◆ **Exercise**
Nothing but the lines from the one containing "brown house [354,245,448,355] -> none" through the end of the entries should be set down, each exactly as written.

◆ **Records shown**
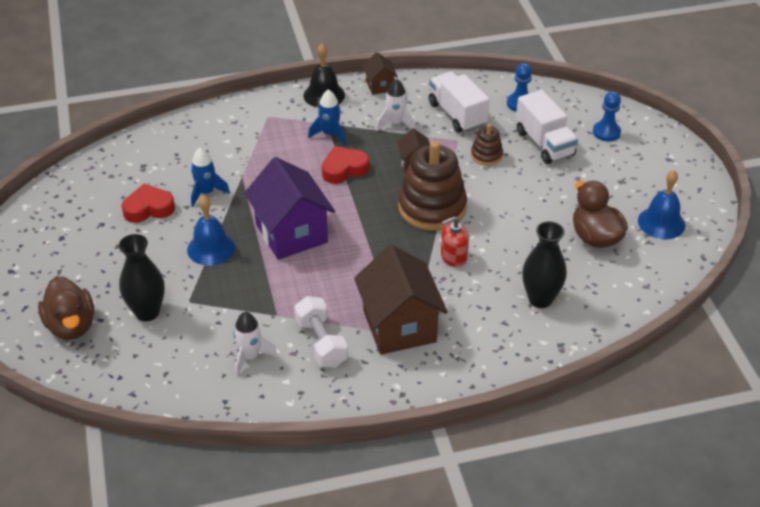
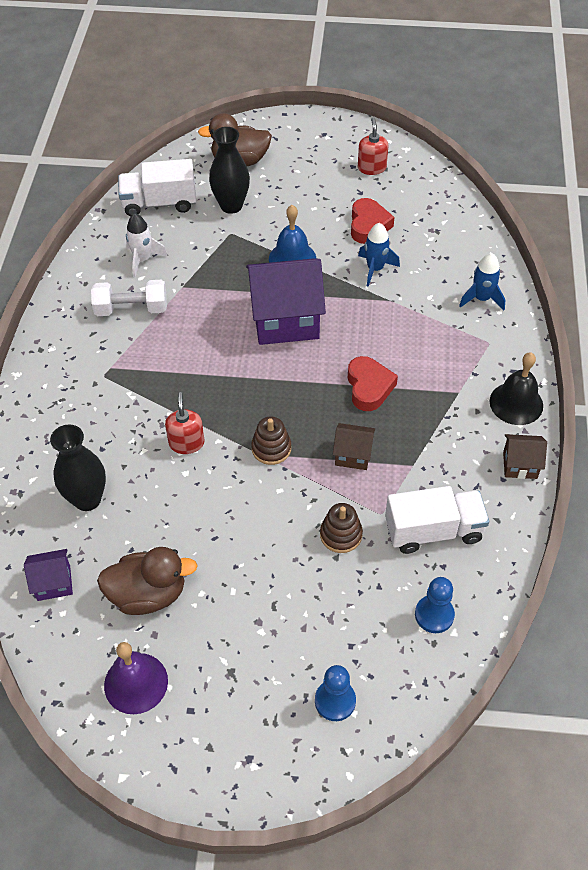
camera: 110 degrees right, 10 degrees up
blue rocket [308,89,346,145] -> blue rocket moved to [459,253,506,311]
brown house [354,245,448,355] -> none
white rocket [376,79,415,131] -> none
brown stacking toy [398,141,467,231] -> brown stacking toy [251,417,291,465], size x0.49
white truck [516,90,578,164] -> white truck moved to [118,159,196,216]
blue bell [638,170,685,239] -> purple bell [104,642,168,714]
none -> purple house [24,549,73,601]
none -> red soap dispenser [358,118,388,175]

◆ **Exercise output**
brown house [354,245,448,355] -> none
white rocket [376,79,415,131] -> none
brown stacking toy [398,141,467,231] -> brown stacking toy [251,417,291,465], size x0.49
white truck [516,90,578,164] -> white truck moved to [118,159,196,216]
blue bell [638,170,685,239] -> purple bell [104,642,168,714]
none -> purple house [24,549,73,601]
none -> red soap dispenser [358,118,388,175]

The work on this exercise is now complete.